BEGIN AVAILABLE DATA

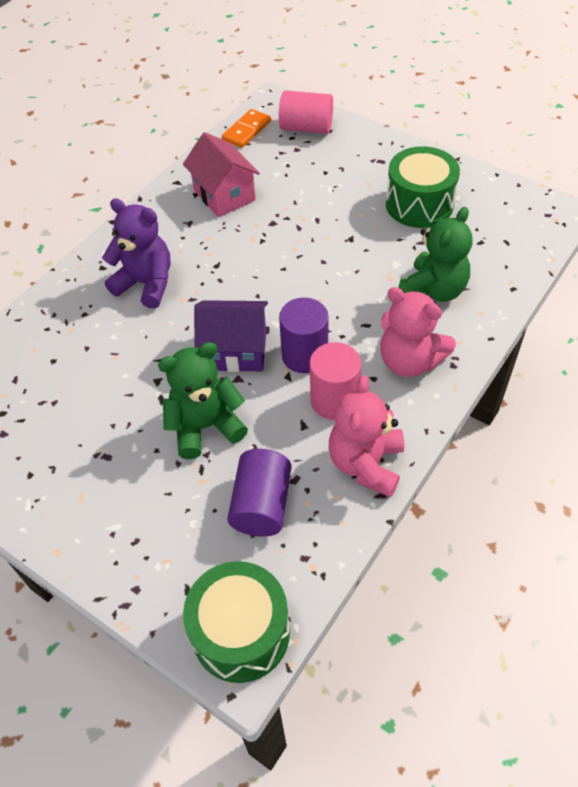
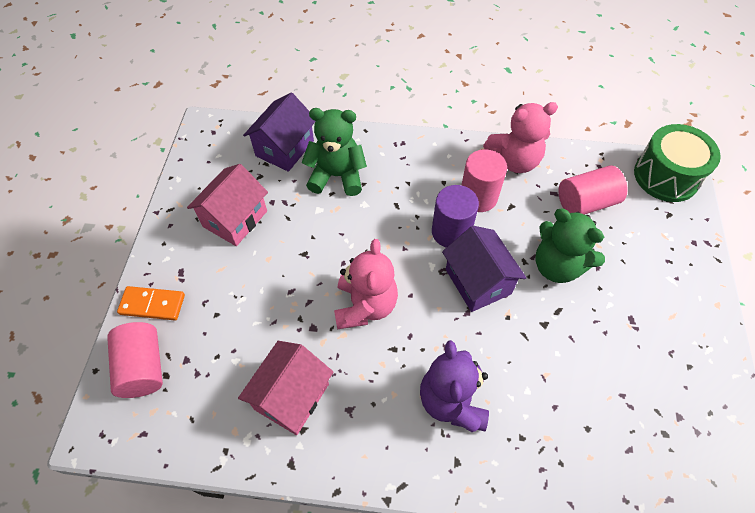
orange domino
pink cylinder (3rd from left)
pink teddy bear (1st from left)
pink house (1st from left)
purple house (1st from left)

END AVAILABLE DATA

_EXERCISE DETAILS_: Give the entries again exactly. Pictures stay out.

_ANSWER AREA_:
orange domino
pink cylinder (3rd from left)
pink teddy bear (1st from left)
pink house (1st from left)
purple house (1st from left)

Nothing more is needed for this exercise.